▶ [Description of the task]
Find every line in the entries below that contains the string "shortInstrumentName" and copy each one out. Treat uppercase and lowercase letters as different.

++++ Input rows

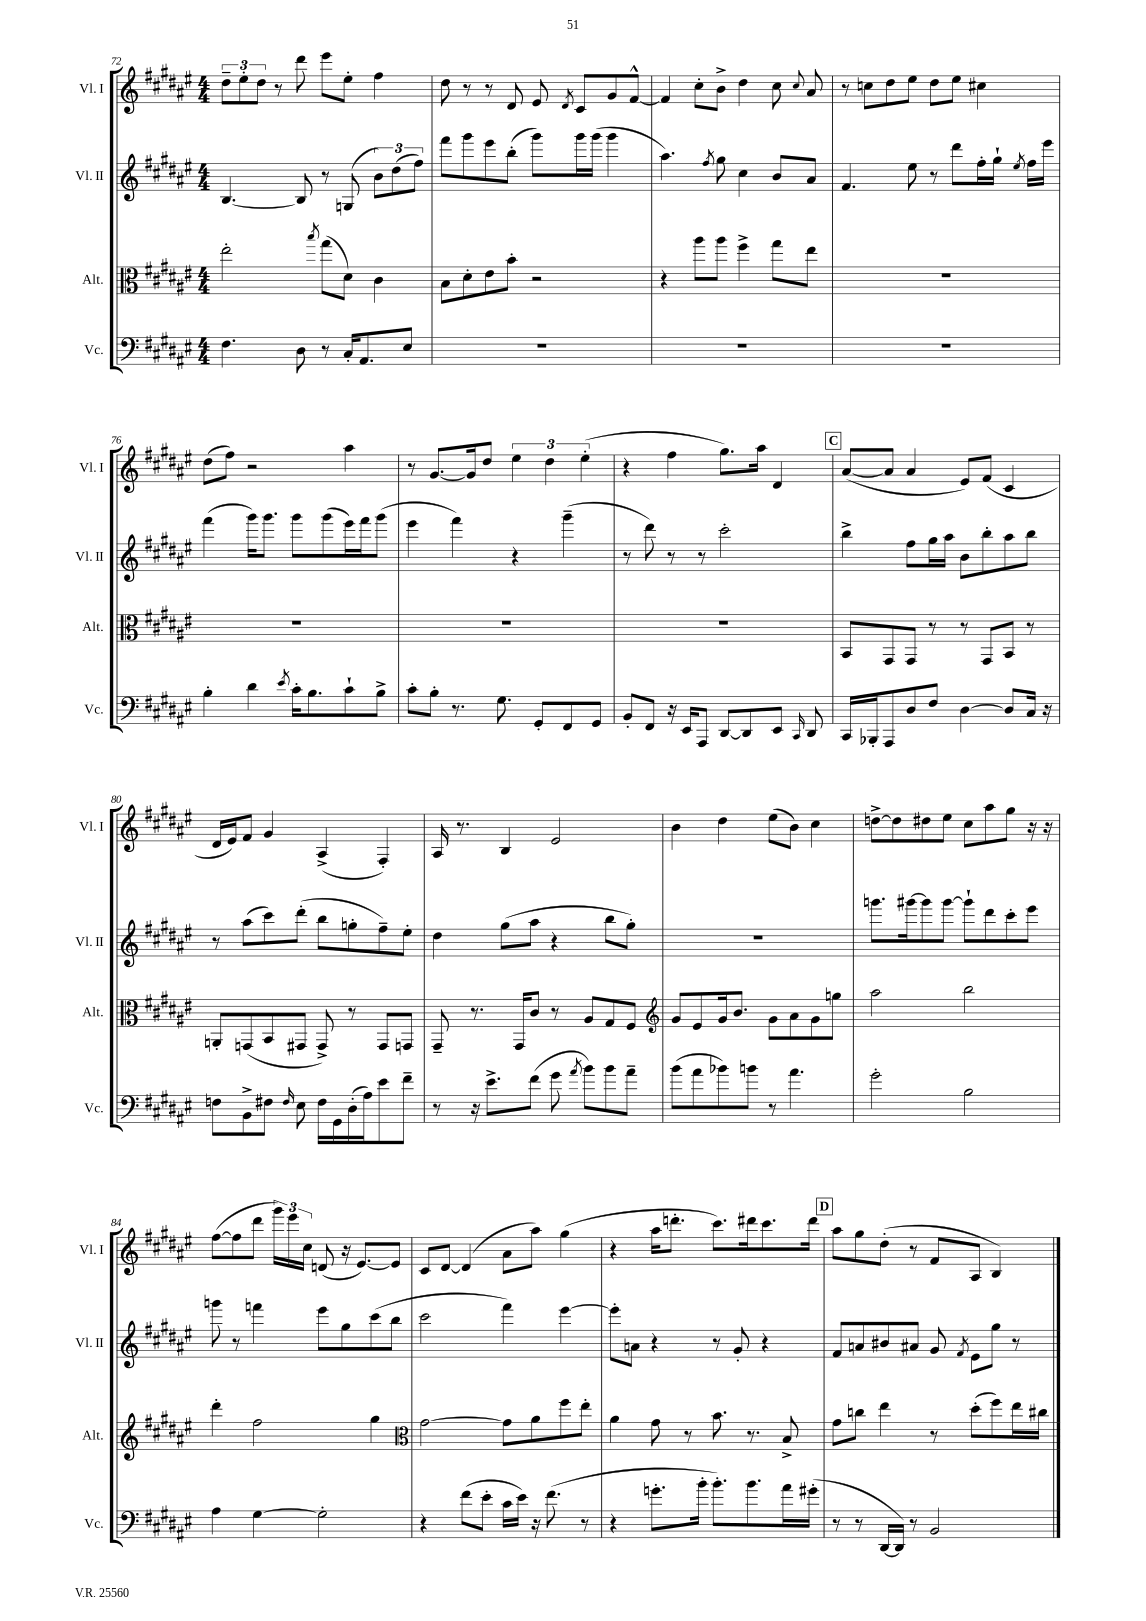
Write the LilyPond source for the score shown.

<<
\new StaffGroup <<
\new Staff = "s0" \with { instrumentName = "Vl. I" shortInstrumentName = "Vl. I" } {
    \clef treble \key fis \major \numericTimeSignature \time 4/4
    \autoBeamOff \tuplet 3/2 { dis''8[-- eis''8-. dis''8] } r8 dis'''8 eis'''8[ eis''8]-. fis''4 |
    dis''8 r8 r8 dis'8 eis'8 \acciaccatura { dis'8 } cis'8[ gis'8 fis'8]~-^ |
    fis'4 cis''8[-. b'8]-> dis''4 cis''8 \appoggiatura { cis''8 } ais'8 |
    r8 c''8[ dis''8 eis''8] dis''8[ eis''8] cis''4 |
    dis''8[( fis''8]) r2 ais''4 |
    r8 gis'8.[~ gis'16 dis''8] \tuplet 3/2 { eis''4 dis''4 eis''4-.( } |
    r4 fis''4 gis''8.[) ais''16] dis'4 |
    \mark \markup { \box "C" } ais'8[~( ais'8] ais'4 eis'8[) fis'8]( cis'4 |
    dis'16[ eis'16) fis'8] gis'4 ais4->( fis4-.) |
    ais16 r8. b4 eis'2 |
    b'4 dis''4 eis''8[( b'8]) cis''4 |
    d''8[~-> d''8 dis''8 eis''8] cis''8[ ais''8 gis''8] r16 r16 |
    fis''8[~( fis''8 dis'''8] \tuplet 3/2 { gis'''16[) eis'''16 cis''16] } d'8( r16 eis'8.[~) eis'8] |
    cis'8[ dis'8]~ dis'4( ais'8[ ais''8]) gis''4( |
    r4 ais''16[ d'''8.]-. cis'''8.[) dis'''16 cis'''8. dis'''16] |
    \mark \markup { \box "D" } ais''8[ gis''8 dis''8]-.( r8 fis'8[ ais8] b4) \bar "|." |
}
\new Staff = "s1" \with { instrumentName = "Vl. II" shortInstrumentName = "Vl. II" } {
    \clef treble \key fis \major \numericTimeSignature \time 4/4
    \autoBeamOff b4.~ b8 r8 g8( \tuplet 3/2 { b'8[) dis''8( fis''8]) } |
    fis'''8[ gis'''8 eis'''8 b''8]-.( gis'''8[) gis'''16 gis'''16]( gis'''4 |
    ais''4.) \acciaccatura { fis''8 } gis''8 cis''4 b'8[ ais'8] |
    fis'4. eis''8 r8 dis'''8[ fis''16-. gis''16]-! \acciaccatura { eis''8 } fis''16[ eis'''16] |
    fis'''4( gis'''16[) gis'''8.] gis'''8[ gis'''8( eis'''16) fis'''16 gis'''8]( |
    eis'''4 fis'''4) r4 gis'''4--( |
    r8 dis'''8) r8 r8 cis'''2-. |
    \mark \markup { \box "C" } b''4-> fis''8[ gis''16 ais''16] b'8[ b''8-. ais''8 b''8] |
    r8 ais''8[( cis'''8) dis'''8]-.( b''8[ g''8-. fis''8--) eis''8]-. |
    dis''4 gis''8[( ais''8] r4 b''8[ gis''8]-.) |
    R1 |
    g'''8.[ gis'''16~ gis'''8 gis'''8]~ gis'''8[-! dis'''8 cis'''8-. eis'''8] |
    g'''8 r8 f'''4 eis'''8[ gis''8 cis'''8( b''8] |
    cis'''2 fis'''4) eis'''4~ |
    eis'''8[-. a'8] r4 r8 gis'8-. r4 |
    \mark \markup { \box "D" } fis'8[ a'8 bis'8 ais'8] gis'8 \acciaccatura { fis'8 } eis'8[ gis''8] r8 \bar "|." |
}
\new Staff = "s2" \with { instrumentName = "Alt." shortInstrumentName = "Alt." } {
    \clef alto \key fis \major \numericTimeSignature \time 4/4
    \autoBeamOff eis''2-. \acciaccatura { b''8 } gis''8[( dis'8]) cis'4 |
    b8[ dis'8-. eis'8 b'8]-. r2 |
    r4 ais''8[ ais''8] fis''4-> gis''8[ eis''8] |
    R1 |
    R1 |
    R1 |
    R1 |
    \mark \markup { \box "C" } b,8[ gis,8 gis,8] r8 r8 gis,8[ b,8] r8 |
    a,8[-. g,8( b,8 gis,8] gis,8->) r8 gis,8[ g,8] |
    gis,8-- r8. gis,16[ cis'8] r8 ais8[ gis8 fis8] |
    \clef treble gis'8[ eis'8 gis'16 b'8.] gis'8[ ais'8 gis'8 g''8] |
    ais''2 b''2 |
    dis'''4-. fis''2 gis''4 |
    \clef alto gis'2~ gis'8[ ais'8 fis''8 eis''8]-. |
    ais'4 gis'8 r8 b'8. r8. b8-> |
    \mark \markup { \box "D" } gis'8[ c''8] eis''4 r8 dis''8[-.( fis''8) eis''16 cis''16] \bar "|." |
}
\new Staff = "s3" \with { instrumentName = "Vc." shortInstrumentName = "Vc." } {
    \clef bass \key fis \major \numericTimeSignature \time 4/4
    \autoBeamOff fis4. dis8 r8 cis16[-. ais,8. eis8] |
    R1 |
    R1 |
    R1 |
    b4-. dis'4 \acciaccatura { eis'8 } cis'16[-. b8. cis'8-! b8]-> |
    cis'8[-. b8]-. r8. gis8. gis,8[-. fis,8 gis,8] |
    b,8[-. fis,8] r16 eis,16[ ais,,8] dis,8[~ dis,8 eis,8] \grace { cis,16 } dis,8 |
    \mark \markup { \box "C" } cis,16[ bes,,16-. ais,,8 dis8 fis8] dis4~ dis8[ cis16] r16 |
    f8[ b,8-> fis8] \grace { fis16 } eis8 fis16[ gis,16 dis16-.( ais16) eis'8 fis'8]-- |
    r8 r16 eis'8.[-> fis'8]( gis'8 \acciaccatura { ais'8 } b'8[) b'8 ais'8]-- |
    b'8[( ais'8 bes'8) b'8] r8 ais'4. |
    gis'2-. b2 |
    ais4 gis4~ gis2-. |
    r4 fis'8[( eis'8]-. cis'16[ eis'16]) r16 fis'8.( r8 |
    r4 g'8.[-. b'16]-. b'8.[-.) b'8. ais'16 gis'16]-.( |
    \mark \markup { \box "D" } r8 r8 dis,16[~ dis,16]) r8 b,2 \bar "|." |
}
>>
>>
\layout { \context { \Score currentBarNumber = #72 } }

++++++++

▶ [Solution to this problem]
\new Staff = "s0" \with { instrumentName = "Vl. I" shortInstrumentName = "Vl. I" } {
\new Staff = "s1" \with { instrumentName = "Vl. II" shortInstrumentName = "Vl. II" } {
\new Staff = "s2" \with { instrumentName = "Alt." shortInstrumentName = "Alt." } {
\new Staff = "s3" \with { instrumentName = "Vc." shortInstrumentName = "Vc." } {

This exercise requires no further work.